**Supplied data:**
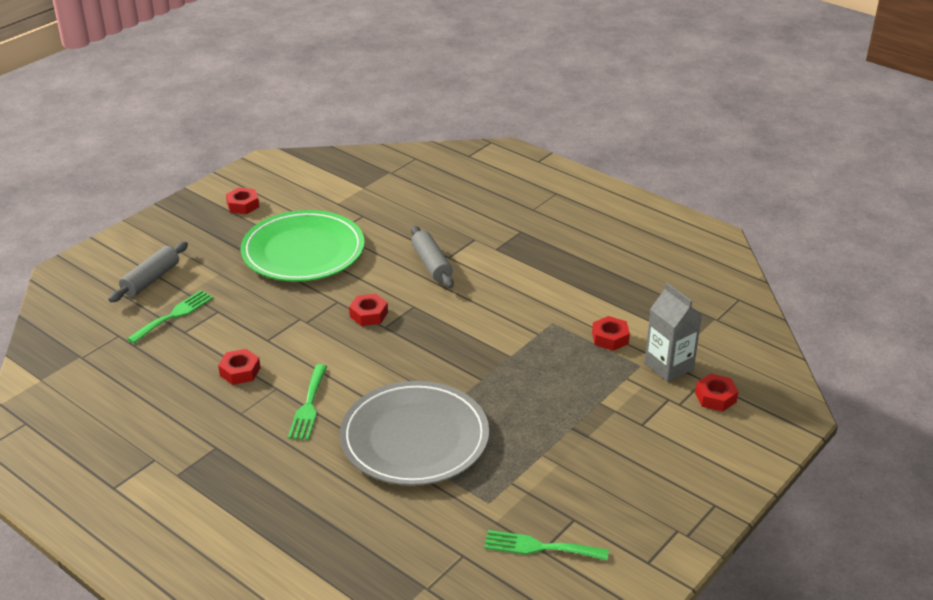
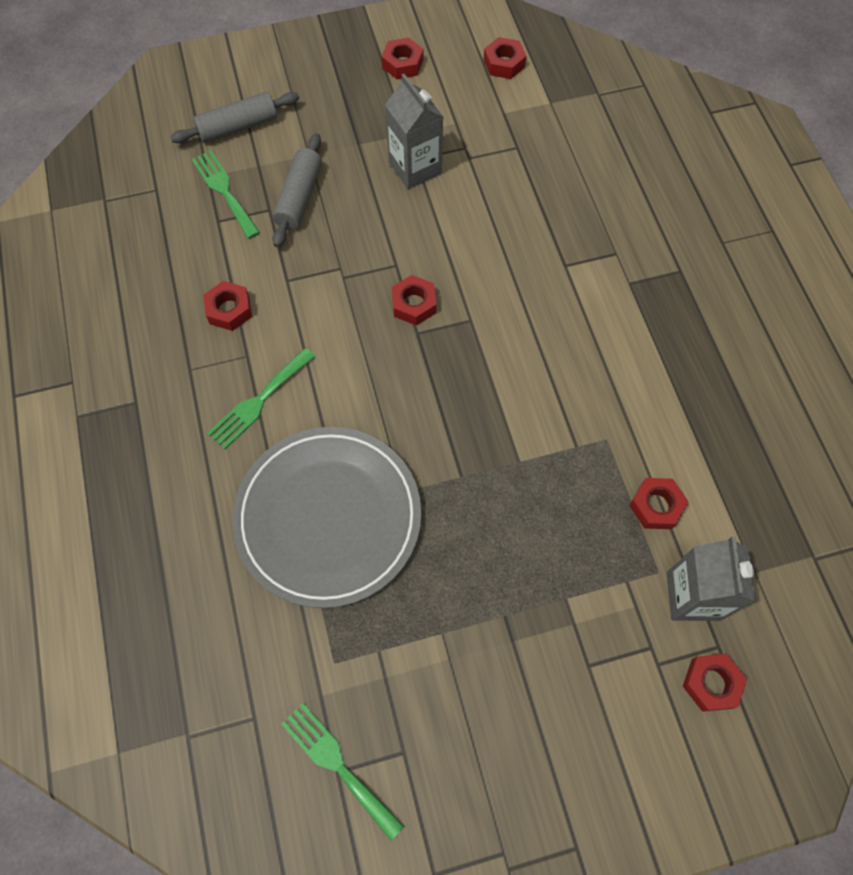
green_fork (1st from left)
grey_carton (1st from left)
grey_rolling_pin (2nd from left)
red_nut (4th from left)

**Your instructions:**
In your copy, omit the pictures and restate every line of the data word for word.

**Exercise response:**
green_fork (1st from left)
grey_carton (1st from left)
grey_rolling_pin (2nd from left)
red_nut (4th from left)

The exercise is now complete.